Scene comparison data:
=== Section Start ===

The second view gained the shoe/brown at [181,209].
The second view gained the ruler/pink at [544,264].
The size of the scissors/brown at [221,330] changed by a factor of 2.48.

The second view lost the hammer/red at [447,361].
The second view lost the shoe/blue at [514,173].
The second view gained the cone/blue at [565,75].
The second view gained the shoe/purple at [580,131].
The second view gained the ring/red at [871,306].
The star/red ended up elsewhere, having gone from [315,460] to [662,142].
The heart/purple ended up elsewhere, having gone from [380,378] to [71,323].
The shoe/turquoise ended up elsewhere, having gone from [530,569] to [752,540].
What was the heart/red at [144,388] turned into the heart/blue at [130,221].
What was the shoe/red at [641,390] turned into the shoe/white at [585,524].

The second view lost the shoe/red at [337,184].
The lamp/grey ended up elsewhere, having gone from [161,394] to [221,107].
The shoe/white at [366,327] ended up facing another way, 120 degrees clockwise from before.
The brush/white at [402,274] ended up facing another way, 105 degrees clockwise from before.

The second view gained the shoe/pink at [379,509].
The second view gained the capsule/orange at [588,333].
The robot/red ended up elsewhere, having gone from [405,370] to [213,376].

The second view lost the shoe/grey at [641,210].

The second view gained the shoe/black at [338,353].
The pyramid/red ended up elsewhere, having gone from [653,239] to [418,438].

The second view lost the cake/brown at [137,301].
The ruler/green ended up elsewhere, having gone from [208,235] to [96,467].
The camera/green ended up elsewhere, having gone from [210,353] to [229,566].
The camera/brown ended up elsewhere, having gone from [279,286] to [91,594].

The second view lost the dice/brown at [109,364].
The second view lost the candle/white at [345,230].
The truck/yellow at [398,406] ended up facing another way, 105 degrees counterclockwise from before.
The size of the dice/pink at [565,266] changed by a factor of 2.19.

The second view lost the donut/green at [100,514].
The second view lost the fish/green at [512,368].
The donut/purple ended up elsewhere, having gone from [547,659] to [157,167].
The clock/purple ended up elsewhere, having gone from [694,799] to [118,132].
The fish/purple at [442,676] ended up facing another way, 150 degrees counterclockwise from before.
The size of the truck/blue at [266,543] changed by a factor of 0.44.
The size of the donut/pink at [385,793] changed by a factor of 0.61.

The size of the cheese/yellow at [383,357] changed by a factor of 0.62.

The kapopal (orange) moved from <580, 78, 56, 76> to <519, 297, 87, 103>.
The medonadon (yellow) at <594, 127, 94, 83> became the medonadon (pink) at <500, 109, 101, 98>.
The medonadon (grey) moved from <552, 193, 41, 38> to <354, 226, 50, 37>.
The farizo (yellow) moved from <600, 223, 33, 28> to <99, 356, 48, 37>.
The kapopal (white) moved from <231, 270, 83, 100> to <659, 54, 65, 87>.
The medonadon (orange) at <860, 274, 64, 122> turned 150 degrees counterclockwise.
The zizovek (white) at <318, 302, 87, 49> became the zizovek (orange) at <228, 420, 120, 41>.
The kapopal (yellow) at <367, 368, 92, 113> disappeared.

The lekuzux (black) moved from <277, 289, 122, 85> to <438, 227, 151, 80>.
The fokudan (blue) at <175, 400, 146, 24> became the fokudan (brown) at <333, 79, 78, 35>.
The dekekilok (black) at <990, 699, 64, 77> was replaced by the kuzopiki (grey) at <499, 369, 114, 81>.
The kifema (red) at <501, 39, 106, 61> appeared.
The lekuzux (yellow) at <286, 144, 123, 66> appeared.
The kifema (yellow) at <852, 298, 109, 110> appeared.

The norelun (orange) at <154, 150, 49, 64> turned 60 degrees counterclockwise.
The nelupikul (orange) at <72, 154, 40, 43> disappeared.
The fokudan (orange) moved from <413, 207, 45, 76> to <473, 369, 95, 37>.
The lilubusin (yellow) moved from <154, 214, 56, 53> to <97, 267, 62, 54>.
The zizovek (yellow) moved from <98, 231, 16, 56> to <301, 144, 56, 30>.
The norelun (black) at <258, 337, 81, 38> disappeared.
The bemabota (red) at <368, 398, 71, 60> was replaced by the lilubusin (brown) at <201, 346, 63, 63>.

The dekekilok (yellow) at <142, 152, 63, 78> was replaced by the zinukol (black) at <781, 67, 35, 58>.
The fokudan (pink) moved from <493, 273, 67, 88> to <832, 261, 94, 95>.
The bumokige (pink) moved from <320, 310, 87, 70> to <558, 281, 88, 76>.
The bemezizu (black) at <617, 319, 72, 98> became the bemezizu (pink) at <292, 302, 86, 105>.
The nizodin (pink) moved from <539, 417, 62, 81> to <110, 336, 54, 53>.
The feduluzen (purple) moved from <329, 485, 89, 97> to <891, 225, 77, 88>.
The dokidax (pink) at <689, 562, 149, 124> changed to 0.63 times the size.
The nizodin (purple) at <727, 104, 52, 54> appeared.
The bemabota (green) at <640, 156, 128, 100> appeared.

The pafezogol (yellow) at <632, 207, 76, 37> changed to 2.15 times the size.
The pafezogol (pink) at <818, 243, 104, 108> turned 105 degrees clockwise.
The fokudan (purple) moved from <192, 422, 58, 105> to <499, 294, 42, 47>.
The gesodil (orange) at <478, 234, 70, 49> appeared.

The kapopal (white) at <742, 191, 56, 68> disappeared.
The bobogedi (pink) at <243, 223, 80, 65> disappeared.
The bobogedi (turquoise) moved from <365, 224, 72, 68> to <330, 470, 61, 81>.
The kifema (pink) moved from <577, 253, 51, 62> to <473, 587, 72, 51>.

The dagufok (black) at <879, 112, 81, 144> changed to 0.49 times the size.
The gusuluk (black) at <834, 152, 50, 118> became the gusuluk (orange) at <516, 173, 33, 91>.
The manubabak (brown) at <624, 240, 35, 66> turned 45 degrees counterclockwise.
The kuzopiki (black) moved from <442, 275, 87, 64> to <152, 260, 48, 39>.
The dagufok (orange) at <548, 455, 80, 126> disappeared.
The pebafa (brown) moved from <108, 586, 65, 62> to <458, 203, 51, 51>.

=== Section End ===

Activity: Going through the entries above, report how many lines include the string "medonadon". The number alone is the answer.

Written response: 3